• **Information shown**:
***

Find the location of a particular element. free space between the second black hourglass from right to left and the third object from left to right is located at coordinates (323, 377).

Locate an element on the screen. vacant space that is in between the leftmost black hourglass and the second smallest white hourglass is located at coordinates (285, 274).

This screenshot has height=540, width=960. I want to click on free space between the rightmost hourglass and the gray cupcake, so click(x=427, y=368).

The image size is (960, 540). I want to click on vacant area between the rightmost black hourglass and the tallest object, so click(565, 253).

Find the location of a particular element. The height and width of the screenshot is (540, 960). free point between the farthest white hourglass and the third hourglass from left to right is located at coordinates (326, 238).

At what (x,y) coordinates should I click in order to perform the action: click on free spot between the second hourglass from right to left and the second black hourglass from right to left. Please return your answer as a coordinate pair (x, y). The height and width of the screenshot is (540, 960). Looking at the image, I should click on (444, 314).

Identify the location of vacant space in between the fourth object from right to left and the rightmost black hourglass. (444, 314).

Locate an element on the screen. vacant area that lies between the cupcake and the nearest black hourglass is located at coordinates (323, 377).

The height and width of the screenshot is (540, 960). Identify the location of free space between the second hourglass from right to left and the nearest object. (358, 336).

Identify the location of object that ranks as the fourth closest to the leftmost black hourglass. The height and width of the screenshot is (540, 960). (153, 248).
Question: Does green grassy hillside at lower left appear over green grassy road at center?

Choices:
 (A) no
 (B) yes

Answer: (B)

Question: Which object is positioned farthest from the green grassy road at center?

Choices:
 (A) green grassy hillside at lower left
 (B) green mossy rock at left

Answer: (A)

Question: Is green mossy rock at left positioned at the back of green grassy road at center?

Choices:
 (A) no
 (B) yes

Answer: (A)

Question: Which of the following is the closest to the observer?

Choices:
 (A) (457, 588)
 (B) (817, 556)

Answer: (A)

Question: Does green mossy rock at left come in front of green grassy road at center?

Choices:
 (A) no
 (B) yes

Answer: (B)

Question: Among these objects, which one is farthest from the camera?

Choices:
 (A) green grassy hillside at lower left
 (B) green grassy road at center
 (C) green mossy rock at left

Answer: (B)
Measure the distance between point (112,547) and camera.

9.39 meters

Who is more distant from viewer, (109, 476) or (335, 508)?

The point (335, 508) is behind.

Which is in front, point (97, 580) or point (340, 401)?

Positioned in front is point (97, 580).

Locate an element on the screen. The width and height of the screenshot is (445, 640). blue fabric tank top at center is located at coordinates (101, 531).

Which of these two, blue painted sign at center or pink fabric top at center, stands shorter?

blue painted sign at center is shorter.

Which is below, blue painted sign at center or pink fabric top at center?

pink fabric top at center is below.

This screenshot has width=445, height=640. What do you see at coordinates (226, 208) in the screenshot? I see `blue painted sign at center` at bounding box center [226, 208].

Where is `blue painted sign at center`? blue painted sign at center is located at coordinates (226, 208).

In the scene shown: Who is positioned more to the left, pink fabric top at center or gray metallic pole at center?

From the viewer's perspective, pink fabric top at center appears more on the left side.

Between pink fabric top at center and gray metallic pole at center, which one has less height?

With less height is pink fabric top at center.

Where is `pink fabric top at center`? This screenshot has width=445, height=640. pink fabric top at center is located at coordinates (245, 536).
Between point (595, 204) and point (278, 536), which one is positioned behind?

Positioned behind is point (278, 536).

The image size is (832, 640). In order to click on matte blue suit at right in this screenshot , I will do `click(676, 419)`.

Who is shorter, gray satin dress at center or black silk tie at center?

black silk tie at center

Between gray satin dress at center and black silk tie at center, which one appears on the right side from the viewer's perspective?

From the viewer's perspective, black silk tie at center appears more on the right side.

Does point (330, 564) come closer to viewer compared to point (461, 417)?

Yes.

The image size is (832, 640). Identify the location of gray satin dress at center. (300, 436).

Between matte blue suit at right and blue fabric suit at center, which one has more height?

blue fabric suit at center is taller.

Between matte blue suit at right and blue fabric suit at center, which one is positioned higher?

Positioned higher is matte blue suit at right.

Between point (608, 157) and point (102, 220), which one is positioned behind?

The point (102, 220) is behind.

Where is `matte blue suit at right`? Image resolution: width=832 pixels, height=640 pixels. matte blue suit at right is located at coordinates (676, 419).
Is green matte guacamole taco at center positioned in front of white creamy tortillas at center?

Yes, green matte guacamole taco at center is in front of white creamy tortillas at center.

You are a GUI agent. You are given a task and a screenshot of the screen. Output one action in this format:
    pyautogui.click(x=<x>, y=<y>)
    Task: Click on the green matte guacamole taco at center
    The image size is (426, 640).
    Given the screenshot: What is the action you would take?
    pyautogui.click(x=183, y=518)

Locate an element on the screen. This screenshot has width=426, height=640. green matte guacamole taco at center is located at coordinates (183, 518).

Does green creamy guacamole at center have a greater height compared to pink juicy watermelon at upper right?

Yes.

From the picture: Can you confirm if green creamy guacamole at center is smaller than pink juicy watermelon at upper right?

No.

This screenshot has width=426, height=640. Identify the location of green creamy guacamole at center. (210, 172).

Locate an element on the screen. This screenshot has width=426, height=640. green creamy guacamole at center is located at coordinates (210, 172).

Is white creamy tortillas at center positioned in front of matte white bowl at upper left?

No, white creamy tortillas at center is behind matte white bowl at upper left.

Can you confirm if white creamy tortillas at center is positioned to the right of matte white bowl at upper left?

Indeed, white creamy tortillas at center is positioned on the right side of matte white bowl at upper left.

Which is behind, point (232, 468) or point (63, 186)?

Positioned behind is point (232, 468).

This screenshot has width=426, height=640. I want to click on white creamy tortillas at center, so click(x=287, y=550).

***

• **Problem requirements**:
Format every line of the rows above as a Markdown table with the columns Number and Text, skipping blank lines and numbering the remaining lines in order.

• **Solution to this exercise**:
| Number | Text |
|---|---|
| 1 | Find the location of a particular element. free space between the second black hourglass from right to left and the third object from left to right is located at coordinates (323, 377). |
| 2 | Locate an element on the screen. vacant space that is in between the leftmost black hourglass and the second smallest white hourglass is located at coordinates (285, 274). |
| 3 | This screenshot has height=540, width=960. I want to click on free space between the rightmost hourglass and the gray cupcake, so click(x=427, y=368). |
| 4 | The image size is (960, 540). I want to click on vacant area between the rightmost black hourglass and the tallest object, so click(565, 253). |
| 5 | Find the location of a particular element. The height and width of the screenshot is (540, 960). free point between the farthest white hourglass and the third hourglass from left to right is located at coordinates (326, 238). |
| 6 | At what (x,y) coordinates should I click in order to perform the action: click on free spot between the second hourglass from right to left and the second black hourglass from right to left. Please return your answer as a coordinate pair (x, y). The height and width of the screenshot is (540, 960). Looking at the image, I should click on (444, 314). |
| 7 | Identify the location of vacant space in between the fourth object from right to left and the rightmost black hourglass. (444, 314). |
| 8 | Locate an element on the screen. vacant area that lies between the cupcake and the nearest black hourglass is located at coordinates (323, 377). |
| 9 | The height and width of the screenshot is (540, 960). Identify the location of free space between the second hourglass from right to left and the nearest object. (358, 336). |
| 10 | Identify the location of object that ranks as the fourth closest to the leftmost black hourglass. The height and width of the screenshot is (540, 960). (153, 248). |
| 11 | Question: Does green grassy hillside at lower left appear over green grassy road at center? |
| 12 | Choices: |
| 13 |  (A) no |
| 14 |  (B) yes |
| 15 | Answer: (B) |
| 16 | Question: Which object is positioned farthest from the green grassy road at center? |
| 17 | Choices: |
| 18 |  (A) green grassy hillside at lower left |
| 19 |  (B) green mossy rock at left |
| 20 | Answer: (A) |
| 21 | Question: Is green mossy rock at left positioned at the back of green grassy road at center? |
| 22 | Choices: |
| 23 |  (A) no |
| 24 |  (B) yes |
| 25 | Answer: (A) |
| 26 | Question: Which of the following is the closest to the observer? |
| 27 | Choices: |
| 28 |  (A) (457, 588) |
| 29 |  (B) (817, 556) |
| 30 | Answer: (A) |
| 31 | Question: Does green mossy rock at left come in front of green grassy road at center? |
| 32 | Choices: |
| 33 |  (A) no |
| 34 |  (B) yes |
| 35 | Answer: (B) |
| 36 | Question: Among these objects, which one is farthest from the camera? |
| 37 | Choices: |
| 38 |  (A) green grassy hillside at lower left |
| 39 |  (B) green grassy road at center |
| 40 |  (C) green mossy rock at left |
| 41 | Answer: (B) |
| 42 | Measure the distance between point (112,547) and camera. |
| 43 | 9.39 meters |
| 44 | Who is more distant from viewer, (109, 476) or (335, 508)? |
| 45 | The point (335, 508) is behind. |
| 46 | Which is in front, point (97, 580) or point (340, 401)? |
| 47 | Positioned in front is point (97, 580). |
| 48 | Locate an element on the screen. The width and height of the screenshot is (445, 640). blue fabric tank top at center is located at coordinates (101, 531). |
| 49 | Which of these two, blue painted sign at center or pink fabric top at center, stands shorter? |
| 50 | blue painted sign at center is shorter. |
| 51 | Which is below, blue painted sign at center or pink fabric top at center? |
| 52 | pink fabric top at center is below. |
| 53 | This screenshot has width=445, height=640. What do you see at coordinates (226, 208) in the screenshot? I see `blue painted sign at center` at bounding box center [226, 208]. |
| 54 | Where is `blue painted sign at center`? blue painted sign at center is located at coordinates (226, 208). |
| 55 | In the scene shown: Who is positioned more to the left, pink fabric top at center or gray metallic pole at center? |
| 56 | From the viewer's perspective, pink fabric top at center appears more on the left side. |
| 57 | Between pink fabric top at center and gray metallic pole at center, which one has less height? |
| 58 | With less height is pink fabric top at center. |
| 59 | Where is `pink fabric top at center`? This screenshot has width=445, height=640. pink fabric top at center is located at coordinates (245, 536). |
| 60 | Between point (595, 204) and point (278, 536), which one is positioned behind? |
| 61 | Positioned behind is point (278, 536). |
| 62 | The image size is (832, 640). In order to click on matte blue suit at right in this screenshot , I will do `click(676, 419)`. |
| 63 | Who is shorter, gray satin dress at center or black silk tie at center? |
| 64 | black silk tie at center |
| 65 | Between gray satin dress at center and black silk tie at center, which one appears on the right side from the viewer's perspective? |
| 66 | From the viewer's perspective, black silk tie at center appears more on the right side. |
| 67 | Does point (330, 564) come closer to viewer compared to point (461, 417)? |
| 68 | Yes. |
| 69 | The image size is (832, 640). Identify the location of gray satin dress at center. (300, 436). |
| 70 | Between matte blue suit at right and blue fabric suit at center, which one has more height? |
| 71 | blue fabric suit at center is taller. |
| 72 | Between matte blue suit at right and blue fabric suit at center, which one is positioned higher? |
| 73 | Positioned higher is matte blue suit at right. |
| 74 | Between point (608, 157) and point (102, 220), which one is positioned behind? |
| 75 | The point (102, 220) is behind. |
| 76 | Where is `matte blue suit at right`? Image resolution: width=832 pixels, height=640 pixels. matte blue suit at right is located at coordinates (676, 419). |
| 77 | Is green matte guacamole taco at center positioned in front of white creamy tortillas at center? |
| 78 | Yes, green matte guacamole taco at center is in front of white creamy tortillas at center. |
| 79 | You are a GUI agent. You are given a task and a screenshot of the screen. Output one action in this format: |
| 80 |     pyautogui.click(x=<x>, y=<y>) |
| 81 |     Task: Click on the green matte guacamole taco at center |
| 82 |     The image size is (426, 640). |
| 83 |     Given the screenshot: What is the action you would take? |
| 84 |     pyautogui.click(x=183, y=518) |
| 85 | Locate an element on the screen. This screenshot has width=426, height=640. green matte guacamole taco at center is located at coordinates (183, 518). |
| 86 | Does green creamy guacamole at center have a greater height compared to pink juicy watermelon at upper right? |
| 87 | Yes. |
| 88 | From the picture: Can you confirm if green creamy guacamole at center is smaller than pink juicy watermelon at upper right? |
| 89 | No. |
| 90 | This screenshot has width=426, height=640. Identify the location of green creamy guacamole at center. (210, 172). |
| 91 | Locate an element on the screen. This screenshot has width=426, height=640. green creamy guacamole at center is located at coordinates (210, 172). |
| 92 | Is white creamy tortillas at center positioned in front of matte white bowl at upper left? |
| 93 | No, white creamy tortillas at center is behind matte white bowl at upper left. |
| 94 | Can you confirm if white creamy tortillas at center is positioned to the right of matte white bowl at upper left? |
| 95 | Indeed, white creamy tortillas at center is positioned on the right side of matte white bowl at upper left. |
| 96 | Which is behind, point (232, 468) or point (63, 186)? |
| 97 | Positioned behind is point (232, 468). |
| 98 | This screenshot has width=426, height=640. I want to click on white creamy tortillas at center, so click(x=287, y=550). |